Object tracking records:
Segment Open
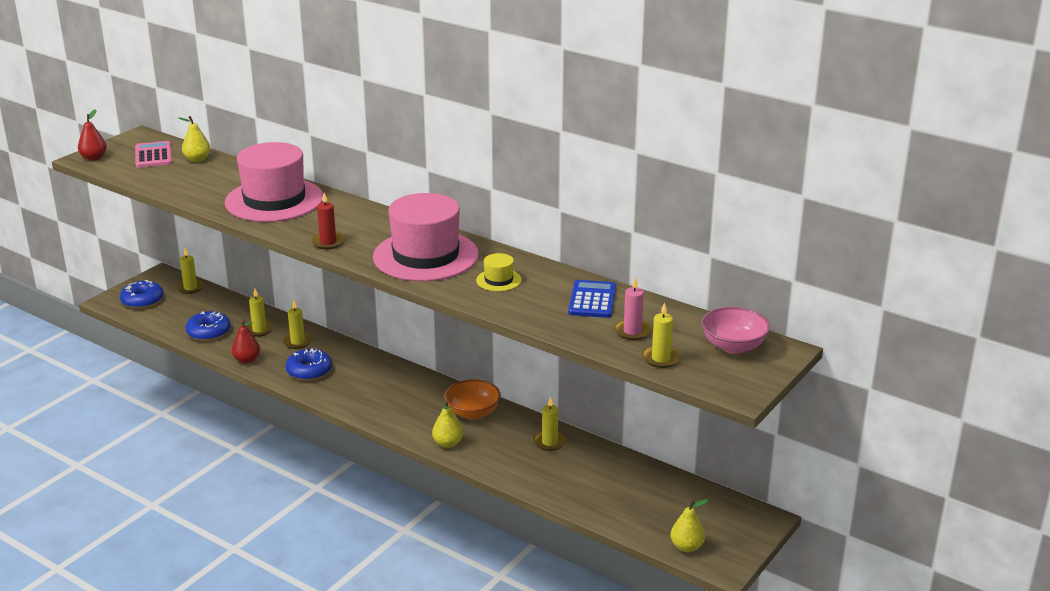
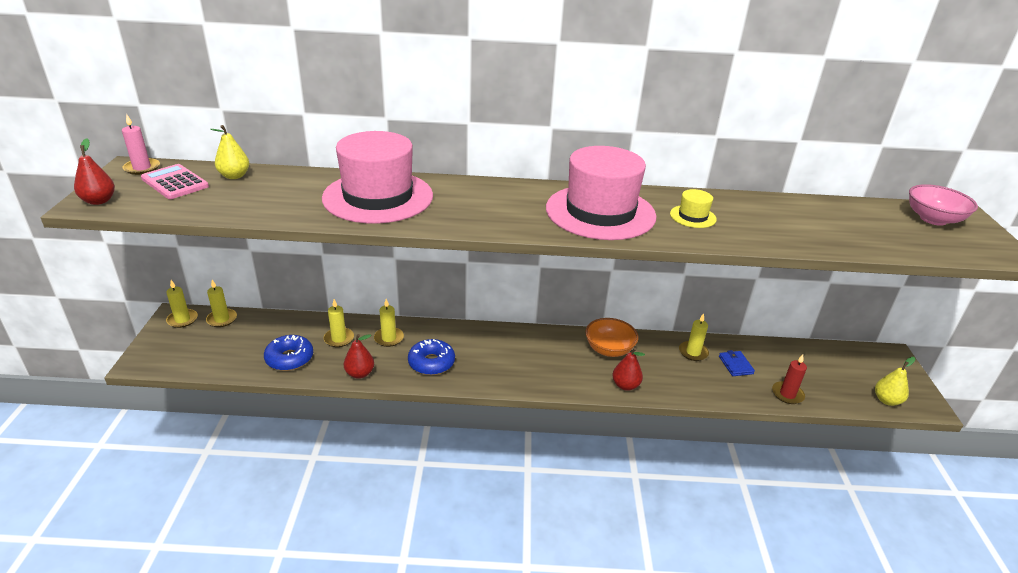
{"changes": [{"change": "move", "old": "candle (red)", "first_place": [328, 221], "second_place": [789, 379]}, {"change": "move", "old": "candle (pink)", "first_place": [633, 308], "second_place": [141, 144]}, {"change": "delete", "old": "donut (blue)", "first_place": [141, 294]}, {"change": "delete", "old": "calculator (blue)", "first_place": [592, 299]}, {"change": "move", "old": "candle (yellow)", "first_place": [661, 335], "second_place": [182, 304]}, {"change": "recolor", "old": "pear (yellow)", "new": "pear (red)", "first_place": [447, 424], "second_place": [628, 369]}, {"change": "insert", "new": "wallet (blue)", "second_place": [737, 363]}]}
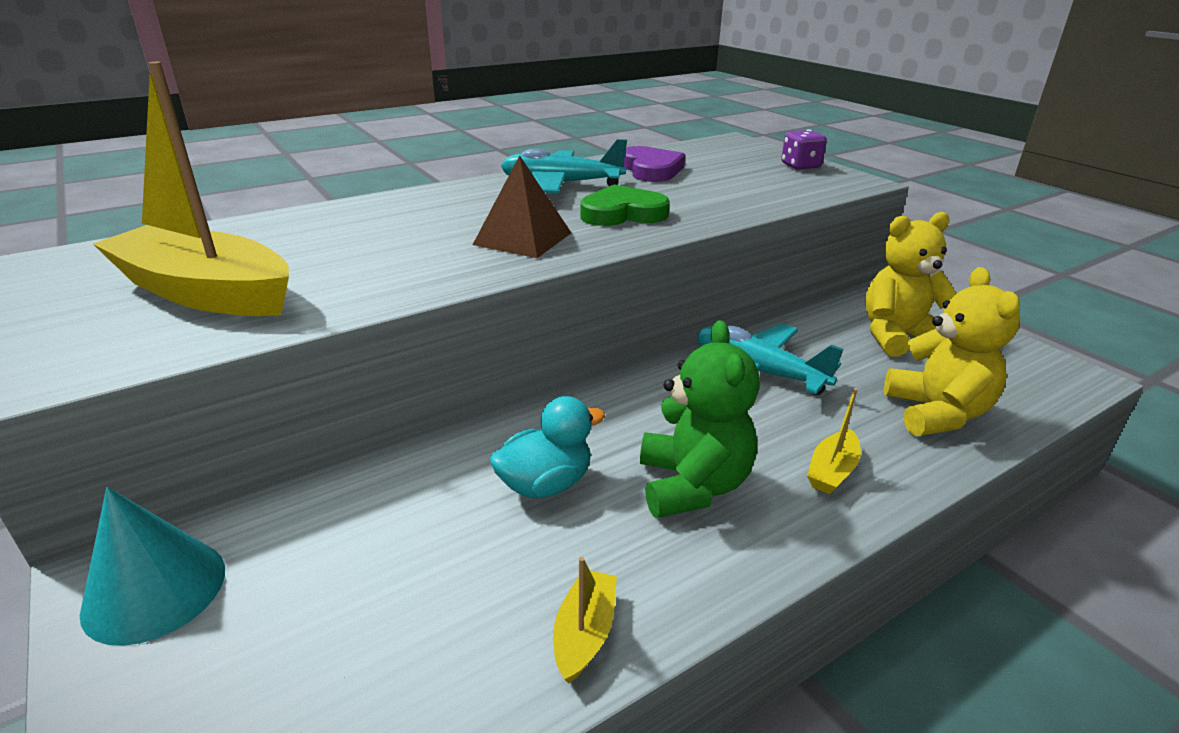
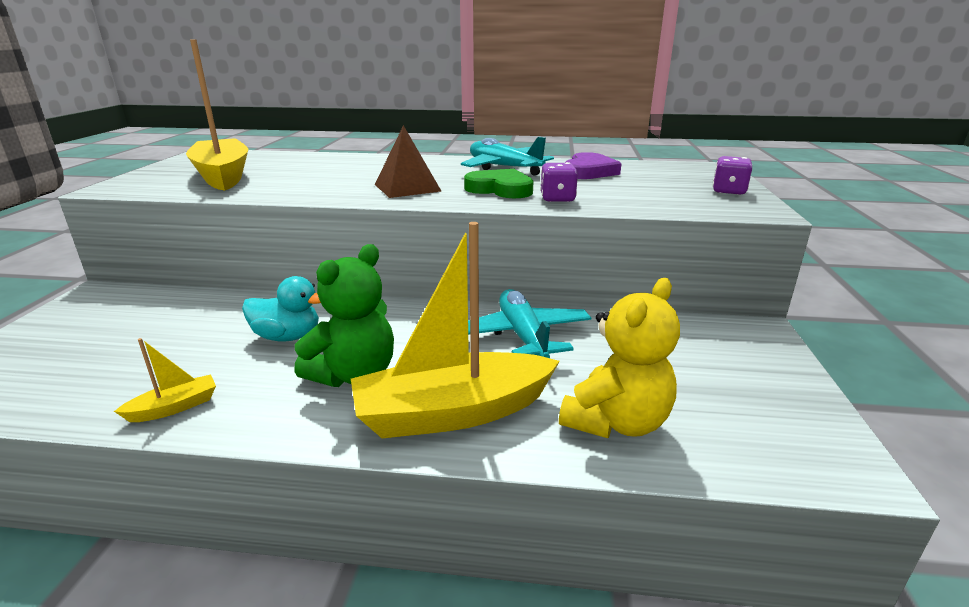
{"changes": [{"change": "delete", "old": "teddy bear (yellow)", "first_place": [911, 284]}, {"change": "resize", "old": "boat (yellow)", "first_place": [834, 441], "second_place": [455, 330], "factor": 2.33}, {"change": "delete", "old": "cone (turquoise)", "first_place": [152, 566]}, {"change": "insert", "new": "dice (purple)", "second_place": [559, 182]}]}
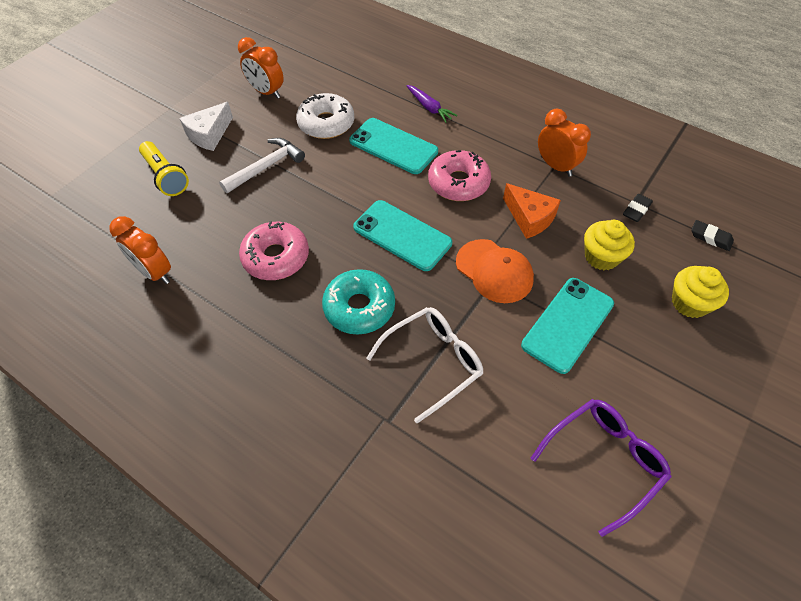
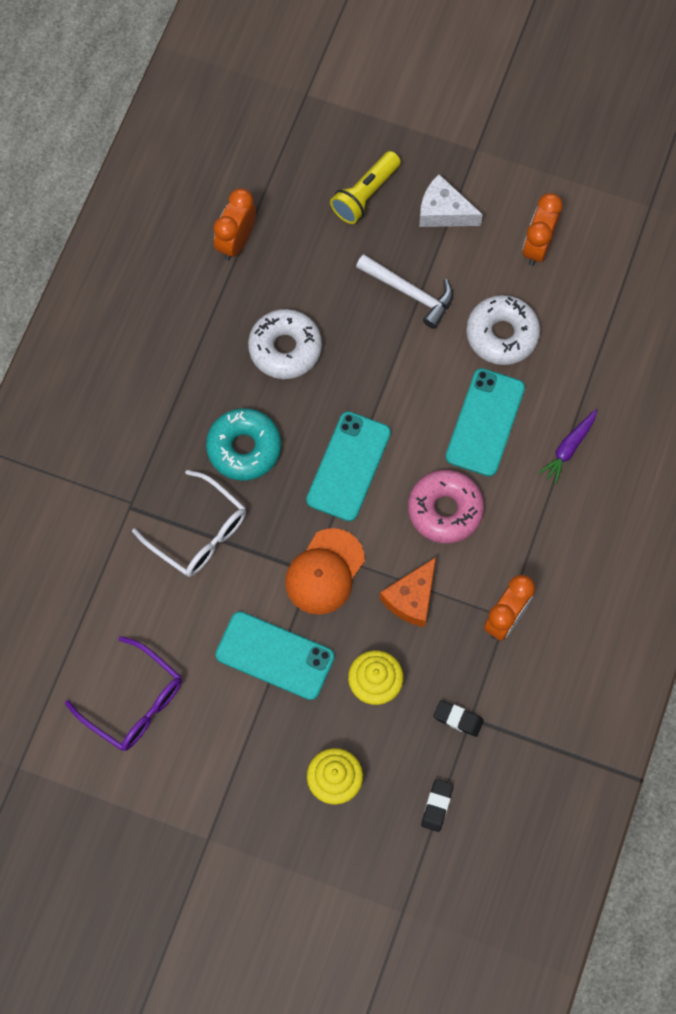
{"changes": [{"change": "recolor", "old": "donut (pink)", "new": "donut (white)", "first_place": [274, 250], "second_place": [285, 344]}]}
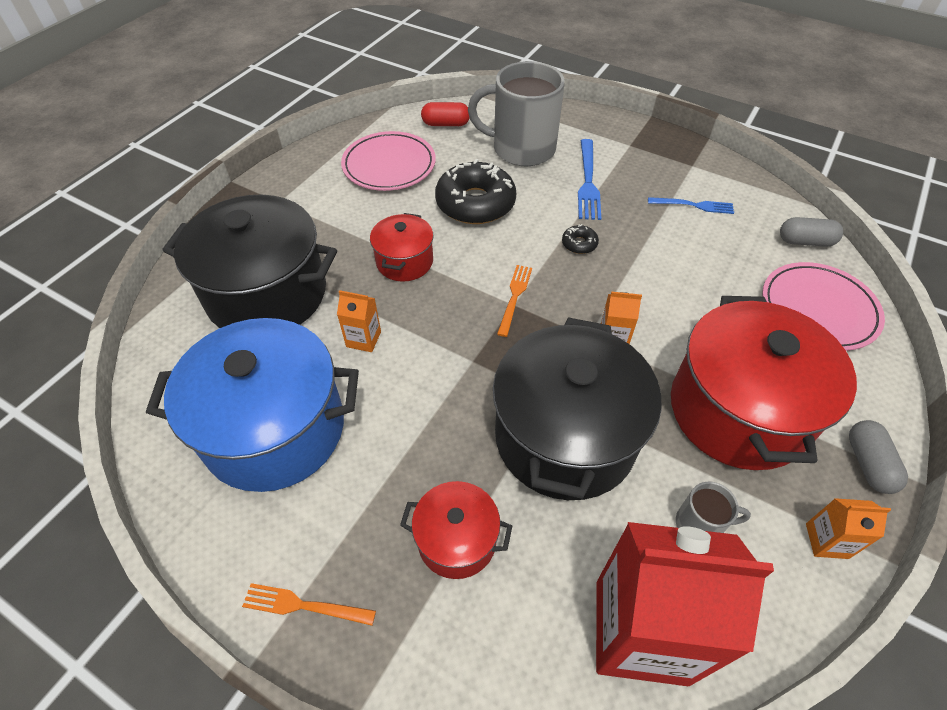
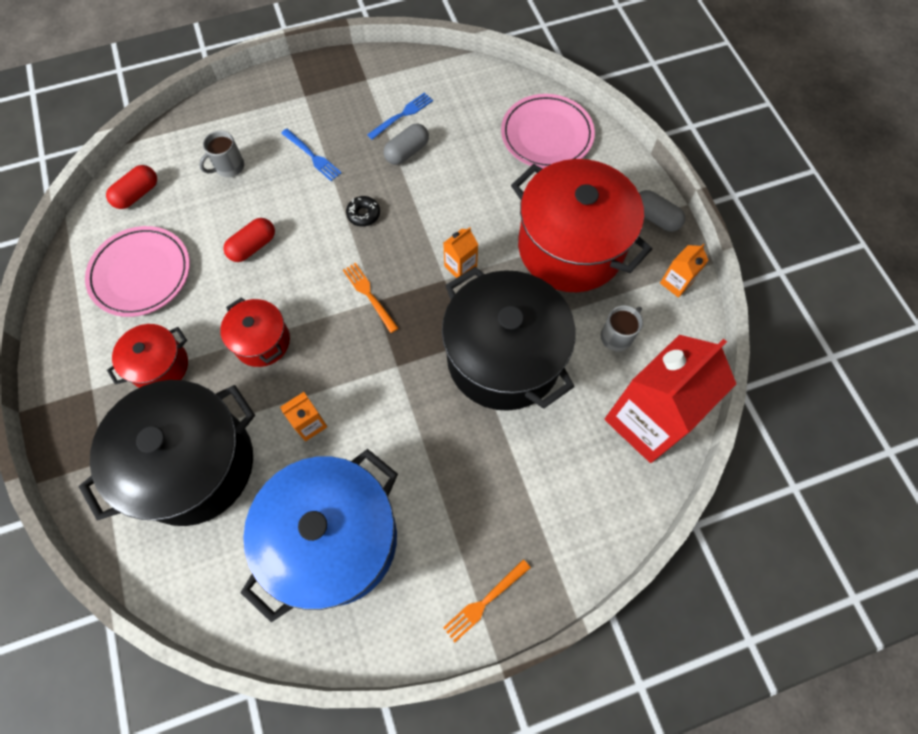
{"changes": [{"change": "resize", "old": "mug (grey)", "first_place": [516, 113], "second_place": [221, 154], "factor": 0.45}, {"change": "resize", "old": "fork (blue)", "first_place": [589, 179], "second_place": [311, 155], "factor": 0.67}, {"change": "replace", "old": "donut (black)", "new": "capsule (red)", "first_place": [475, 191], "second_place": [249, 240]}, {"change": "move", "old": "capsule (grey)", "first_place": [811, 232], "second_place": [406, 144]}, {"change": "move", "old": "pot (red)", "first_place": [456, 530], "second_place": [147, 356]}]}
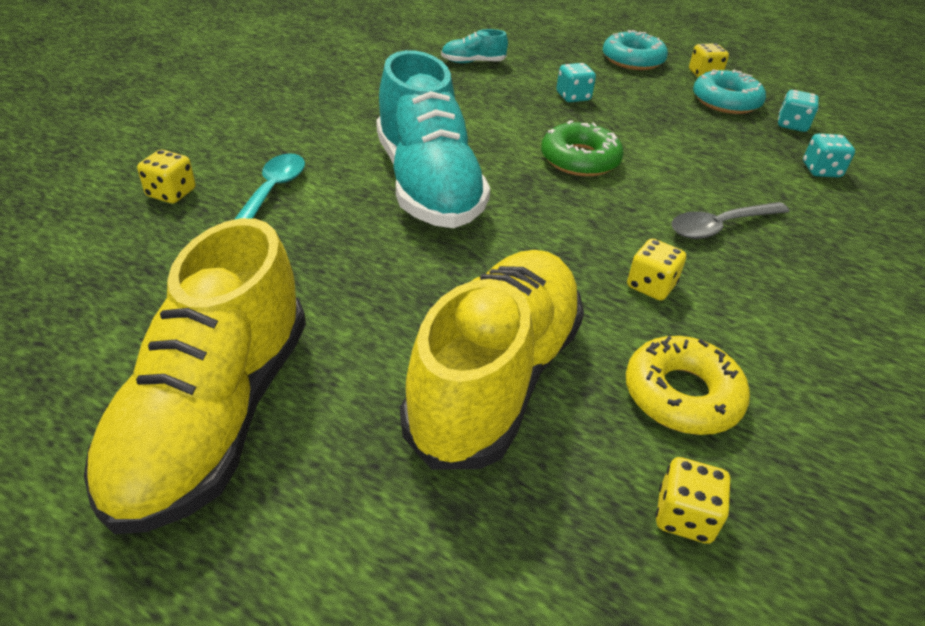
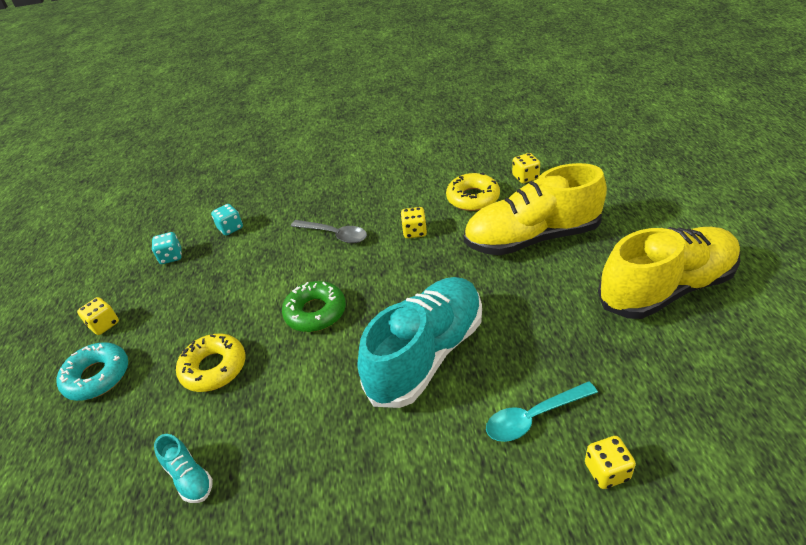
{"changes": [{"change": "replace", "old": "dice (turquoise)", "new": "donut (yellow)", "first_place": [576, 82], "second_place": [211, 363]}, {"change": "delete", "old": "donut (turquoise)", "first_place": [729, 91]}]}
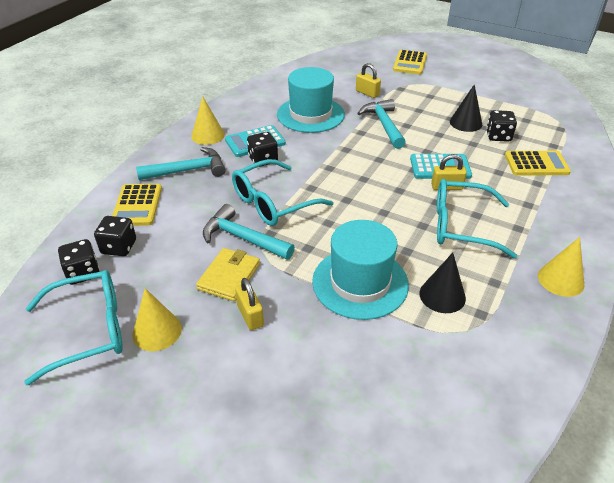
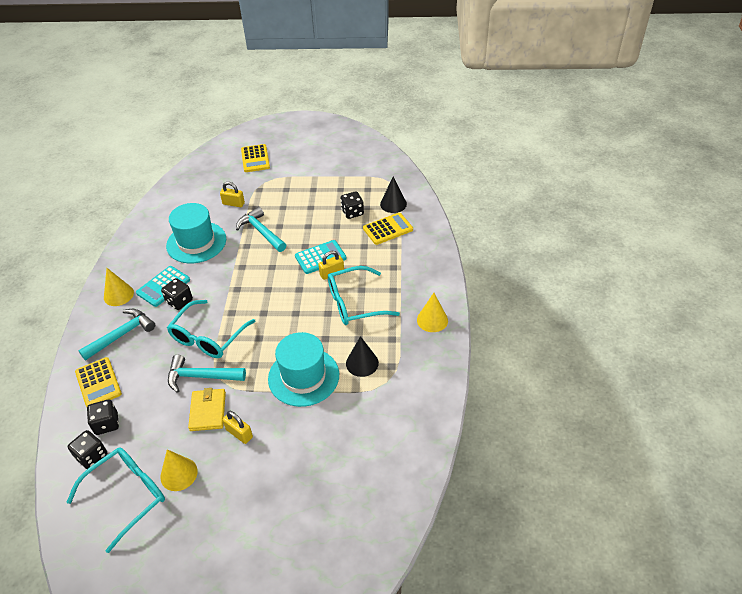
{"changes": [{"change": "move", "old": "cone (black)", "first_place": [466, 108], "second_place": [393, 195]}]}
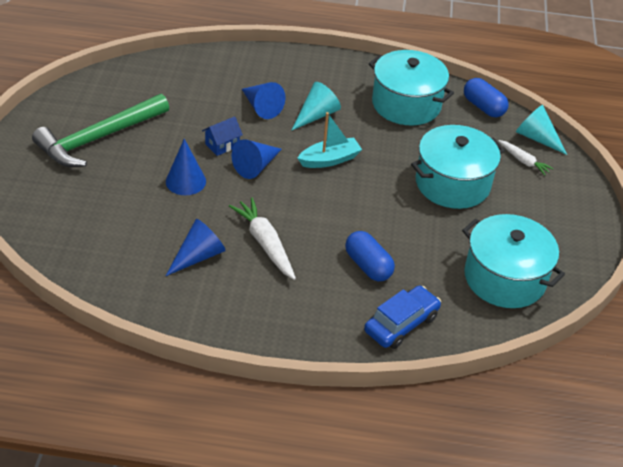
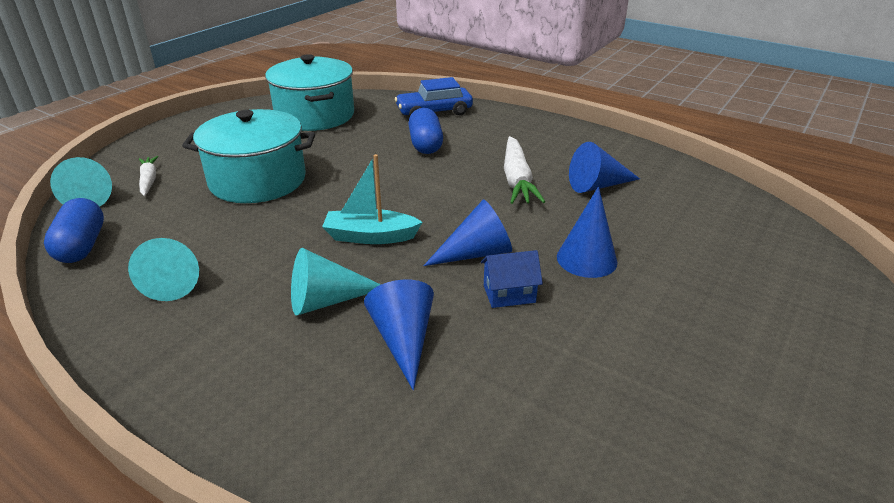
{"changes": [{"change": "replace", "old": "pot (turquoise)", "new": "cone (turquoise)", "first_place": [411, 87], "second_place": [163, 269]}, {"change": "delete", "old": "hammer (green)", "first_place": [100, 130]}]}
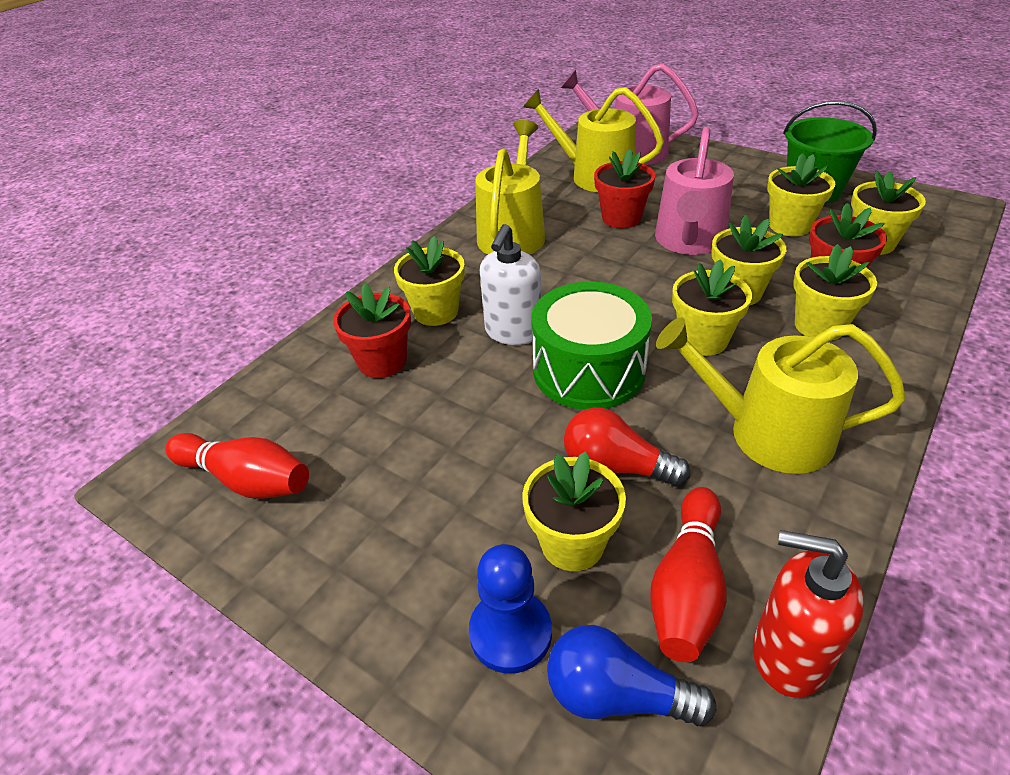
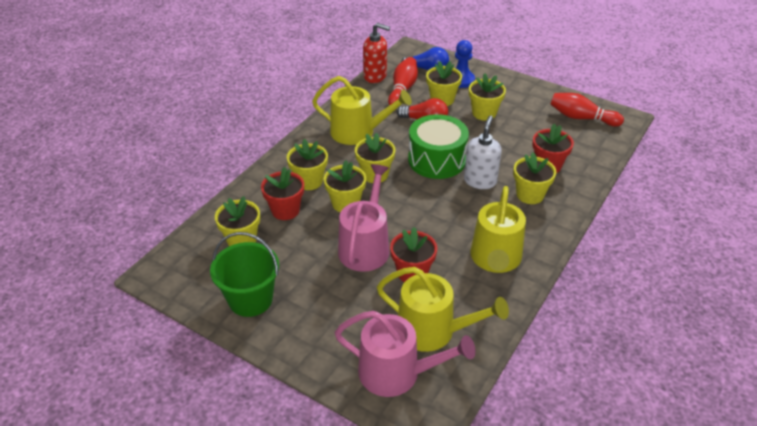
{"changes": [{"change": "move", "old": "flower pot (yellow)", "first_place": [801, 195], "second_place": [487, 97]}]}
Segment Closed
Transcribe the whole of the data exactly, minus any pictures.

* Written answer:
{"changes": [{"change": "move", "old": "candle (red)", "first_place": [328, 221], "second_place": [789, 379]}, {"change": "move", "old": "candle (pink)", "first_place": [633, 308], "second_place": [141, 144]}, {"change": "delete", "old": "donut (blue)", "first_place": [141, 294]}, {"change": "delete", "old": "calculator (blue)", "first_place": [592, 299]}, {"change": "move", "old": "candle (yellow)", "first_place": [661, 335], "second_place": [182, 304]}, {"change": "recolor", "old": "pear (yellow)", "new": "pear (red)", "first_place": [447, 424], "second_place": [628, 369]}, {"change": "insert", "new": "wallet (blue)", "second_place": [737, 363]}]}
{"changes": [{"change": "delete", "old": "teddy bear (yellow)", "first_place": [911, 284]}, {"change": "resize", "old": "boat (yellow)", "first_place": [834, 441], "second_place": [455, 330], "factor": 2.33}, {"change": "delete", "old": "cone (turquoise)", "first_place": [152, 566]}, {"change": "insert", "new": "dice (purple)", "second_place": [559, 182]}]}
{"changes": [{"change": "recolor", "old": "donut (pink)", "new": "donut (white)", "first_place": [274, 250], "second_place": [285, 344]}]}
{"changes": [{"change": "resize", "old": "mug (grey)", "first_place": [516, 113], "second_place": [221, 154], "factor": 0.45}, {"change": "resize", "old": "fork (blue)", "first_place": [589, 179], "second_place": [311, 155], "factor": 0.67}, {"change": "replace", "old": "donut (black)", "new": "capsule (red)", "first_place": [475, 191], "second_place": [249, 240]}, {"change": "move", "old": "capsule (grey)", "first_place": [811, 232], "second_place": [406, 144]}, {"change": "move", "old": "pot (red)", "first_place": [456, 530], "second_place": [147, 356]}]}
{"changes": [{"change": "replace", "old": "dice (turquoise)", "new": "donut (yellow)", "first_place": [576, 82], "second_place": [211, 363]}, {"change": "delete", "old": "donut (turquoise)", "first_place": [729, 91]}]}
{"changes": [{"change": "move", "old": "cone (black)", "first_place": [466, 108], "second_place": [393, 195]}]}
{"changes": [{"change": "replace", "old": "pot (turquoise)", "new": "cone (turquoise)", "first_place": [411, 87], "second_place": [163, 269]}, {"change": "delete", "old": "hammer (green)", "first_place": [100, 130]}]}
{"changes": [{"change": "move", "old": "flower pot (yellow)", "first_place": [801, 195], "second_place": [487, 97]}]}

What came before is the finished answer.